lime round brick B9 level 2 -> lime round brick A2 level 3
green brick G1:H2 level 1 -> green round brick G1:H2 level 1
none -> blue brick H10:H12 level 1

---

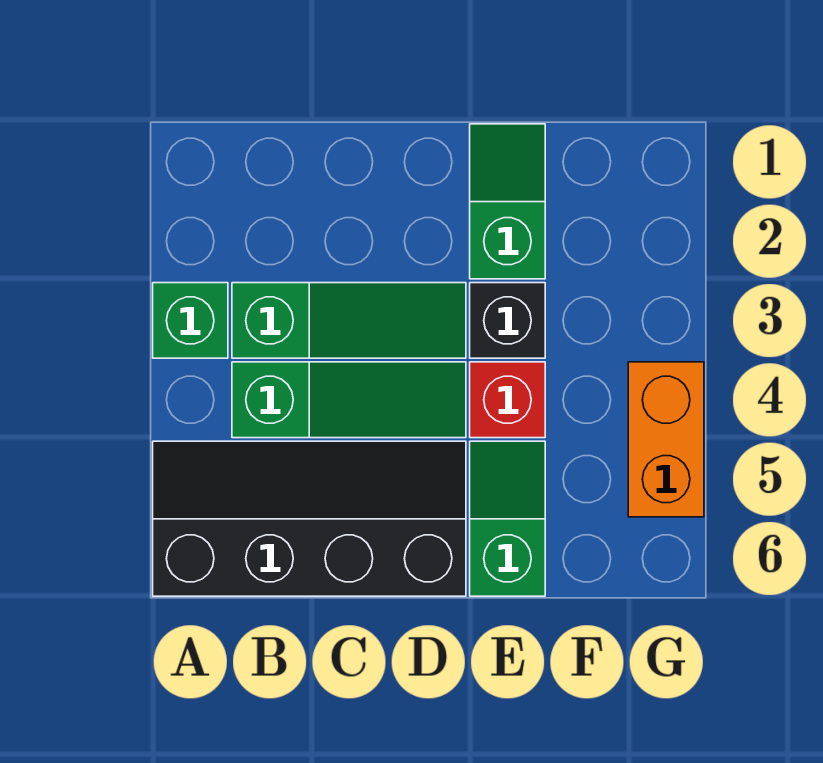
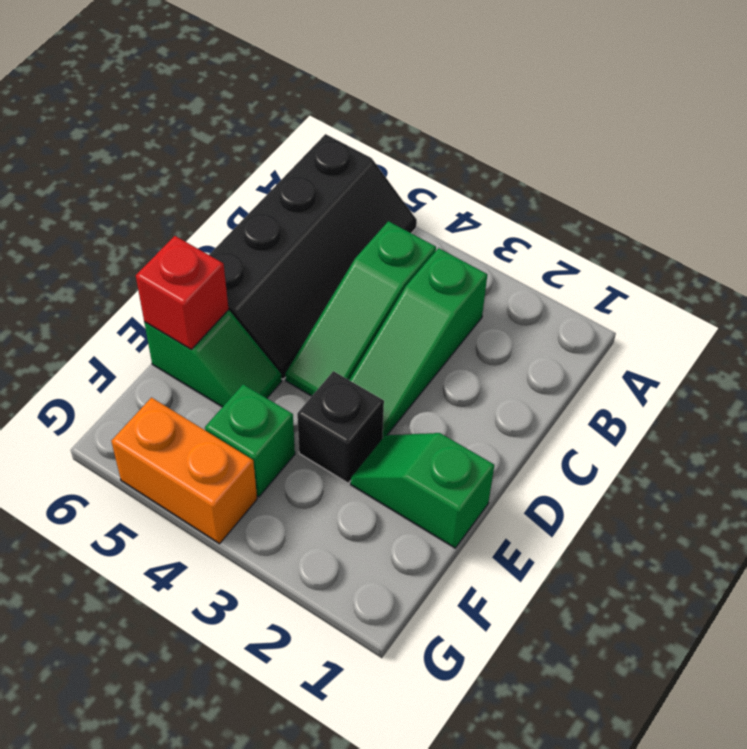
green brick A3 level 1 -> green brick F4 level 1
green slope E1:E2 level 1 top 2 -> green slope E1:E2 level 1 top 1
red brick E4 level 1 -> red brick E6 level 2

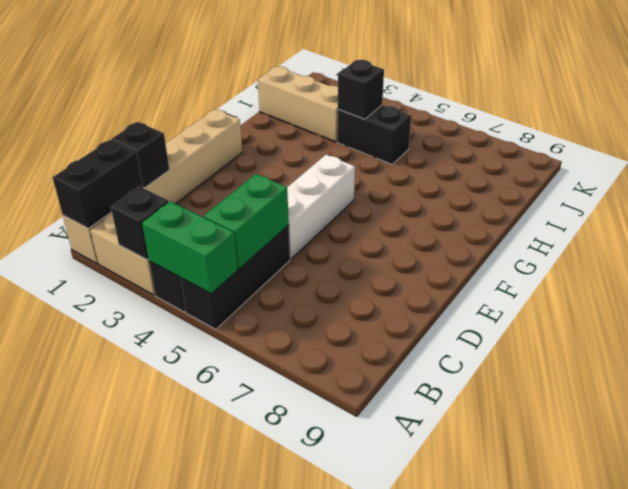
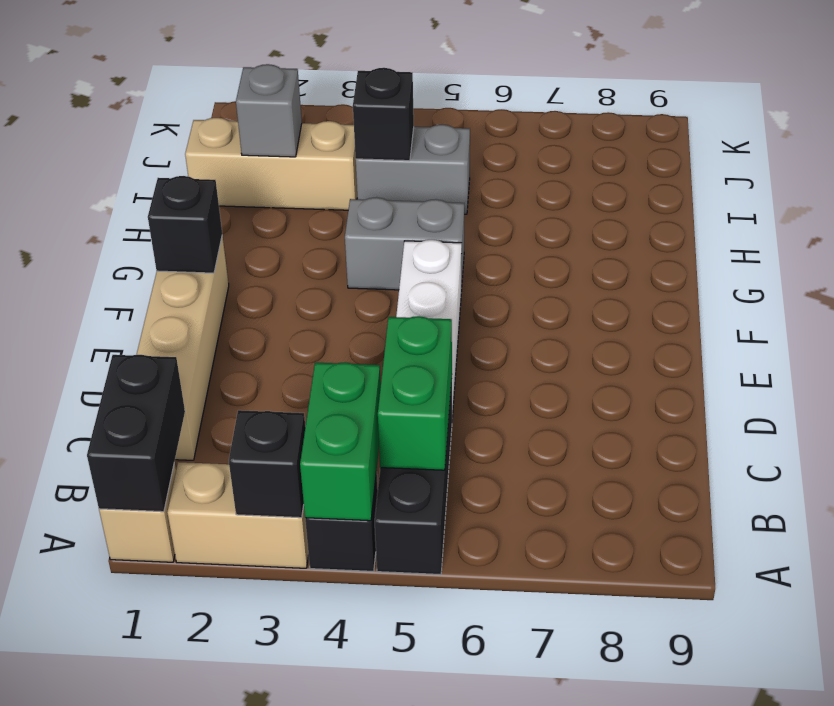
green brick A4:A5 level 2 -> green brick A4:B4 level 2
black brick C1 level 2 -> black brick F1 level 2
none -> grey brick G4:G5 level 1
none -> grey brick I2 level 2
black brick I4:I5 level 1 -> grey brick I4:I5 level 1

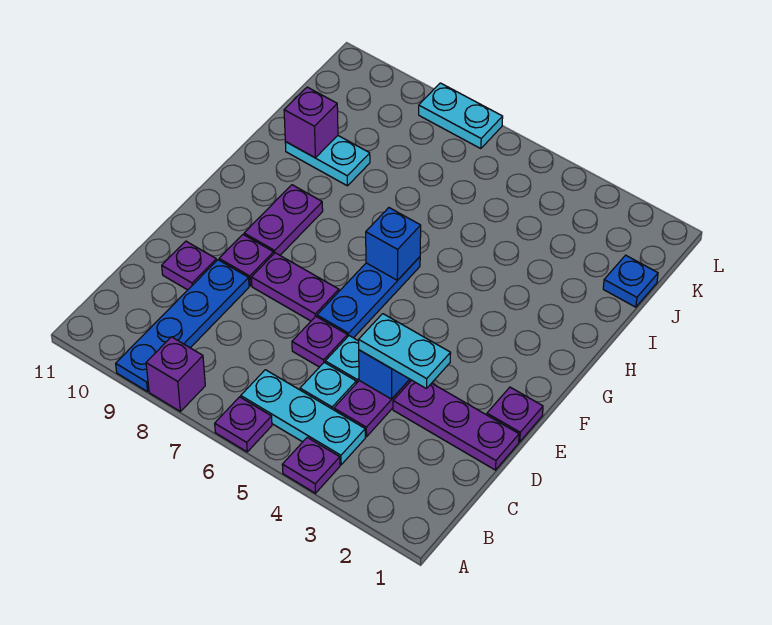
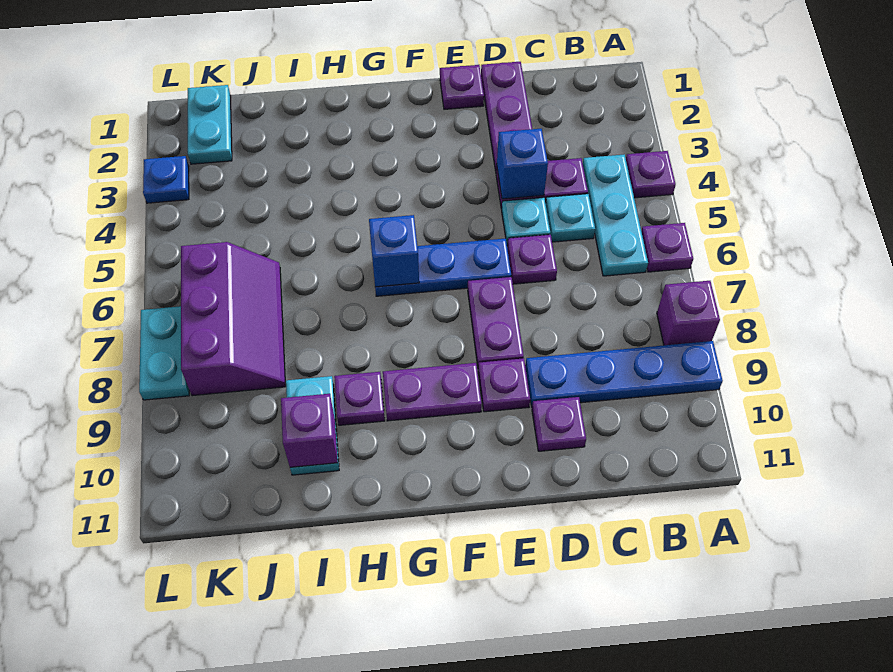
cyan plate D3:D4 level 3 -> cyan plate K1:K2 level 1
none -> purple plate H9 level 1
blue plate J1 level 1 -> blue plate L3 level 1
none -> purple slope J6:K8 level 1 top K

...

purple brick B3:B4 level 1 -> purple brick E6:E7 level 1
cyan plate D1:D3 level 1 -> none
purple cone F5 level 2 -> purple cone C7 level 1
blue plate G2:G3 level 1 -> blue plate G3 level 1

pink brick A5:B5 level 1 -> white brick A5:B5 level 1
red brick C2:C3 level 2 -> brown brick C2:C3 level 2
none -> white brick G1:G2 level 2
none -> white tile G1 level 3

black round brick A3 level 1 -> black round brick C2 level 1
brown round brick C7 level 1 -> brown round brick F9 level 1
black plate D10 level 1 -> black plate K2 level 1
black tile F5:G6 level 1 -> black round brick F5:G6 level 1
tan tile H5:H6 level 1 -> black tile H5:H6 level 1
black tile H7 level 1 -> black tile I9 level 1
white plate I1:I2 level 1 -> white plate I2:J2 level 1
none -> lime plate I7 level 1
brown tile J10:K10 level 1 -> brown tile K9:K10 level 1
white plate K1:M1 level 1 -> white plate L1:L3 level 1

### TO DO
Once you find the line with "lime round brick B9" in the entries above, output it and each line after it up to and including the line with "none -> blue brick H10:H12 level 1", and nothing else.

### RESULT BELOW
lime round brick B9 level 2 -> lime round brick A2 level 3
green brick G1:H2 level 1 -> green round brick G1:H2 level 1
none -> blue brick H10:H12 level 1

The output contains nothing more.